- **TASK ITEM**
For the records that follow, please set down exactly the lines between the one holding "brown dumbbell: 6 -> 5" and the one holding "white flashlight: 0 -> 1", inclusive, and only those.

- **INPUT**

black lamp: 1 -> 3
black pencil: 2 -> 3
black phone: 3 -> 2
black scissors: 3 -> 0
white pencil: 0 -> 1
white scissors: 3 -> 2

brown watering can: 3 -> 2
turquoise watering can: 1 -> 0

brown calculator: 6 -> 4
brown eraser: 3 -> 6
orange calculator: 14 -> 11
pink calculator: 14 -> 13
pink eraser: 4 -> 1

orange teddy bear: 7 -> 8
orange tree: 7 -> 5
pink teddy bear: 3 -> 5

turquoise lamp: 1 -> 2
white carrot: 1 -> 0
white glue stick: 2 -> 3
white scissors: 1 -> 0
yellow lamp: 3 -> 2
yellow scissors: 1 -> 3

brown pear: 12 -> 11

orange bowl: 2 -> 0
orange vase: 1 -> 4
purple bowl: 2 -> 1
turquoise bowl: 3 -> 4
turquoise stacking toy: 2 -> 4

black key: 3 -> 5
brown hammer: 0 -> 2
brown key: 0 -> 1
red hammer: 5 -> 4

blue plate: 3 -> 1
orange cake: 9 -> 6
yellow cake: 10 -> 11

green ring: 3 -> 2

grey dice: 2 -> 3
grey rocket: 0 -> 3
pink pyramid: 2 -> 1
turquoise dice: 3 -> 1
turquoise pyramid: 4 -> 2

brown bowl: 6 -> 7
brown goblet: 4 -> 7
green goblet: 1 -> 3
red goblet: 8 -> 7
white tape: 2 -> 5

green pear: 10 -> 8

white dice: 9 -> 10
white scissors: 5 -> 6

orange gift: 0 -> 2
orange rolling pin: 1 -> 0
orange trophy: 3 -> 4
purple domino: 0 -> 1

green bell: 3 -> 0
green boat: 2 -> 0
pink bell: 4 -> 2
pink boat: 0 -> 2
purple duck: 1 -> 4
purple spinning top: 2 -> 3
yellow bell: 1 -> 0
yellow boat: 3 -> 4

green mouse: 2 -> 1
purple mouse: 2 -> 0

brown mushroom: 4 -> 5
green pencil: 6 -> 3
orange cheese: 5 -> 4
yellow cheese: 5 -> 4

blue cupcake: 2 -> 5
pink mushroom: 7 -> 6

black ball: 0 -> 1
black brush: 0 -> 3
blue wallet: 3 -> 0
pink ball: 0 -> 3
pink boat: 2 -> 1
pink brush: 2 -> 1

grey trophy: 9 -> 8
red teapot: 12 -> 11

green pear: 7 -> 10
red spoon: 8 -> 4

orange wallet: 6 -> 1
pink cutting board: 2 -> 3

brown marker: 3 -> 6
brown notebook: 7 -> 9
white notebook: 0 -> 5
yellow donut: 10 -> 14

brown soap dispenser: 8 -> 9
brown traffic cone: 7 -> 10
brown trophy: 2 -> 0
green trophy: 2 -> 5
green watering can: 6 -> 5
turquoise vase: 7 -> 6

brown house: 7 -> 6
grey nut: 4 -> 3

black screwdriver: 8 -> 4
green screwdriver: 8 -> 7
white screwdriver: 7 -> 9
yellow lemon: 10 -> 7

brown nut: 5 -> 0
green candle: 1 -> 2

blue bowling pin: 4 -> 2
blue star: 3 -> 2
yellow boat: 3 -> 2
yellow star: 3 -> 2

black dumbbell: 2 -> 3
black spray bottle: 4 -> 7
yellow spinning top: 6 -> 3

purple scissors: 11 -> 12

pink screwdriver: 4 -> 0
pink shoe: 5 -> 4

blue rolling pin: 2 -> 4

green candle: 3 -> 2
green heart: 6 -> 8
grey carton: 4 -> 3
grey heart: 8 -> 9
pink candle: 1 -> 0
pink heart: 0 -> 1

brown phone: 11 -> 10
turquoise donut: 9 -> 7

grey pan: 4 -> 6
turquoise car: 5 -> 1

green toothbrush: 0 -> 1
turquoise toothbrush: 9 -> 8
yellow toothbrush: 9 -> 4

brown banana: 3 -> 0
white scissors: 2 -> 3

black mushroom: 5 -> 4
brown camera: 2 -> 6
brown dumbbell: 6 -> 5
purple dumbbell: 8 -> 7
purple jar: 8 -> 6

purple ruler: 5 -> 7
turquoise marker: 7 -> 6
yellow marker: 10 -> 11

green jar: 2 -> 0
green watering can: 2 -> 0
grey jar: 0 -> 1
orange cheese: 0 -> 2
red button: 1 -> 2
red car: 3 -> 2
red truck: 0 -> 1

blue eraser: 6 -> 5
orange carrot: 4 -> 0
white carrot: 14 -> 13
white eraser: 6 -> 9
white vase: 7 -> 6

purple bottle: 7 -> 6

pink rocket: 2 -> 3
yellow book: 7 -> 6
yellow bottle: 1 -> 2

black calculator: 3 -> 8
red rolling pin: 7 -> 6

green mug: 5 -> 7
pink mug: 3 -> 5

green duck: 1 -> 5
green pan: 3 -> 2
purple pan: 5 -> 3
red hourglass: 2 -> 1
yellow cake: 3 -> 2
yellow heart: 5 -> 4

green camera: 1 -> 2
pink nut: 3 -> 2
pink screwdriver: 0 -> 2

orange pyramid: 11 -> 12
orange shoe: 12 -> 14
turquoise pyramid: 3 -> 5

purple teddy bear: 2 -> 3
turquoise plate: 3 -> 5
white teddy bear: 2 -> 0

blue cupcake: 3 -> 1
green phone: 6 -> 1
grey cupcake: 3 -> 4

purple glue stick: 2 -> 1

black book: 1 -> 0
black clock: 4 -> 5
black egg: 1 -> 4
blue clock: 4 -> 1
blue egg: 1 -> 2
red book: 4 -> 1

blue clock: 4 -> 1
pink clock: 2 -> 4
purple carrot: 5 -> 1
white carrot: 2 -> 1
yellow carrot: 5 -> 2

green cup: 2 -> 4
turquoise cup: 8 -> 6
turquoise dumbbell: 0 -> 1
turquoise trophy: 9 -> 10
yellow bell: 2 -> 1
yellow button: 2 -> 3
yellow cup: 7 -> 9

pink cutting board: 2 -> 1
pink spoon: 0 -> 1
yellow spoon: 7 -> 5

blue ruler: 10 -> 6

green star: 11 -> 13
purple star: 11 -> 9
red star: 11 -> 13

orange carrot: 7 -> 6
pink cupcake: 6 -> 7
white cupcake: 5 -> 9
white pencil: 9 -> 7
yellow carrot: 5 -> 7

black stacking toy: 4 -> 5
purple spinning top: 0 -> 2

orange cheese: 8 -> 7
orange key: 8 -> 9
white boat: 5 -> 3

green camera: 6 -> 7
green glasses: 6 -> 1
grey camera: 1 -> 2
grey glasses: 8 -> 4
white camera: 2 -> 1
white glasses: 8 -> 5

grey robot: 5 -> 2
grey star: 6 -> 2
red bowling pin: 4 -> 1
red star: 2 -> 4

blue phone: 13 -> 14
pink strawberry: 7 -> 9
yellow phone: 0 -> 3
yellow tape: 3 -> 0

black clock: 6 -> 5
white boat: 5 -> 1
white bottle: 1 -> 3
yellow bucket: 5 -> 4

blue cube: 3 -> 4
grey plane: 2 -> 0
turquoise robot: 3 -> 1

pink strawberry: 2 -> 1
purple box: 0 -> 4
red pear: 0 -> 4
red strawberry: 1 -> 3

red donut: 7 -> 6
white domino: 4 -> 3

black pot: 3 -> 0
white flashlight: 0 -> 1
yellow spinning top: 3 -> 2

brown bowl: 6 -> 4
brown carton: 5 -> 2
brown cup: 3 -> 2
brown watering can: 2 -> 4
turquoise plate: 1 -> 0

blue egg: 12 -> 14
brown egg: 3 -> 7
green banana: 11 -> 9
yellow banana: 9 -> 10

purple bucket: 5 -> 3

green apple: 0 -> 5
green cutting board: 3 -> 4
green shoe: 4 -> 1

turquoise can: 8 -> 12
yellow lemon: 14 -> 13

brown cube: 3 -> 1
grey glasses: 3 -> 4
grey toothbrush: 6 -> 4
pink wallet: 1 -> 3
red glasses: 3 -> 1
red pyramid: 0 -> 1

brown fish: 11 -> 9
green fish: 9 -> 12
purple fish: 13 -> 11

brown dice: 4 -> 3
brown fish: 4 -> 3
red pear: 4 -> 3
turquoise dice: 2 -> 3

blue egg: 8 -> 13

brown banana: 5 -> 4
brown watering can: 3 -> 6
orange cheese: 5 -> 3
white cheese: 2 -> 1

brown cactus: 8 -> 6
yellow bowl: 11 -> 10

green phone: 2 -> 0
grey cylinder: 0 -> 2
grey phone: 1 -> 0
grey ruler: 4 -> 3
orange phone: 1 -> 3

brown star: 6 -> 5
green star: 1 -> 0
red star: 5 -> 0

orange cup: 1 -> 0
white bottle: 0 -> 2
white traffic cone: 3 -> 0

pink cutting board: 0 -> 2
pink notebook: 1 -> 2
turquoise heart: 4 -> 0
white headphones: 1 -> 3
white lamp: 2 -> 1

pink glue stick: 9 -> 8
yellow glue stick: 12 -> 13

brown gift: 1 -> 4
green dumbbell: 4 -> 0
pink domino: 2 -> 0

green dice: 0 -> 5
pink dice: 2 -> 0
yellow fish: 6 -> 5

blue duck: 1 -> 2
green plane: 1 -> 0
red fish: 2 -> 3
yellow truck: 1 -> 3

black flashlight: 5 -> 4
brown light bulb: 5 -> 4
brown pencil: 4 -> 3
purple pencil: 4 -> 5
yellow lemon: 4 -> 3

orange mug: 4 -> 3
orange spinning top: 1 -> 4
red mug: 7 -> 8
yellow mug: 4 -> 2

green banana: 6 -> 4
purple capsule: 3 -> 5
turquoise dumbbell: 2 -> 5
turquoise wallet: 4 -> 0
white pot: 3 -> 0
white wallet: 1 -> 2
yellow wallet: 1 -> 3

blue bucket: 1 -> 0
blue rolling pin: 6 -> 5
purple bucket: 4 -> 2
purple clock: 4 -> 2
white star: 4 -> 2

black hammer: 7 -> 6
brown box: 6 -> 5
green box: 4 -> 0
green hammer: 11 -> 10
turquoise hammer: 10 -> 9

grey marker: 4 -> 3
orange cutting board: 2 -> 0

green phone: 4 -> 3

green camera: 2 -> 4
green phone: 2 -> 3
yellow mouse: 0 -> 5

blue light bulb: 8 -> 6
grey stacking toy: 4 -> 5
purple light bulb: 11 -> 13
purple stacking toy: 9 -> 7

- **TASK RESPONSE**
brown dumbbell: 6 -> 5
purple dumbbell: 8 -> 7
purple jar: 8 -> 6

purple ruler: 5 -> 7
turquoise marker: 7 -> 6
yellow marker: 10 -> 11

green jar: 2 -> 0
green watering can: 2 -> 0
grey jar: 0 -> 1
orange cheese: 0 -> 2
red button: 1 -> 2
red car: 3 -> 2
red truck: 0 -> 1

blue eraser: 6 -> 5
orange carrot: 4 -> 0
white carrot: 14 -> 13
white eraser: 6 -> 9
white vase: 7 -> 6

purple bottle: 7 -> 6

pink rocket: 2 -> 3
yellow book: 7 -> 6
yellow bottle: 1 -> 2

black calculator: 3 -> 8
red rolling pin: 7 -> 6

green mug: 5 -> 7
pink mug: 3 -> 5

green duck: 1 -> 5
green pan: 3 -> 2
purple pan: 5 -> 3
red hourglass: 2 -> 1
yellow cake: 3 -> 2
yellow heart: 5 -> 4

green camera: 1 -> 2
pink nut: 3 -> 2
pink screwdriver: 0 -> 2

orange pyramid: 11 -> 12
orange shoe: 12 -> 14
turquoise pyramid: 3 -> 5

purple teddy bear: 2 -> 3
turquoise plate: 3 -> 5
white teddy bear: 2 -> 0

blue cupcake: 3 -> 1
green phone: 6 -> 1
grey cupcake: 3 -> 4

purple glue stick: 2 -> 1

black book: 1 -> 0
black clock: 4 -> 5
black egg: 1 -> 4
blue clock: 4 -> 1
blue egg: 1 -> 2
red book: 4 -> 1

blue clock: 4 -> 1
pink clock: 2 -> 4
purple carrot: 5 -> 1
white carrot: 2 -> 1
yellow carrot: 5 -> 2

green cup: 2 -> 4
turquoise cup: 8 -> 6
turquoise dumbbell: 0 -> 1
turquoise trophy: 9 -> 10
yellow bell: 2 -> 1
yellow button: 2 -> 3
yellow cup: 7 -> 9

pink cutting board: 2 -> 1
pink spoon: 0 -> 1
yellow spoon: 7 -> 5

blue ruler: 10 -> 6

green star: 11 -> 13
purple star: 11 -> 9
red star: 11 -> 13

orange carrot: 7 -> 6
pink cupcake: 6 -> 7
white cupcake: 5 -> 9
white pencil: 9 -> 7
yellow carrot: 5 -> 7

black stacking toy: 4 -> 5
purple spinning top: 0 -> 2

orange cheese: 8 -> 7
orange key: 8 -> 9
white boat: 5 -> 3

green camera: 6 -> 7
green glasses: 6 -> 1
grey camera: 1 -> 2
grey glasses: 8 -> 4
white camera: 2 -> 1
white glasses: 8 -> 5

grey robot: 5 -> 2
grey star: 6 -> 2
red bowling pin: 4 -> 1
red star: 2 -> 4

blue phone: 13 -> 14
pink strawberry: 7 -> 9
yellow phone: 0 -> 3
yellow tape: 3 -> 0

black clock: 6 -> 5
white boat: 5 -> 1
white bottle: 1 -> 3
yellow bucket: 5 -> 4

blue cube: 3 -> 4
grey plane: 2 -> 0
turquoise robot: 3 -> 1

pink strawberry: 2 -> 1
purple box: 0 -> 4
red pear: 0 -> 4
red strawberry: 1 -> 3

red donut: 7 -> 6
white domino: 4 -> 3

black pot: 3 -> 0
white flashlight: 0 -> 1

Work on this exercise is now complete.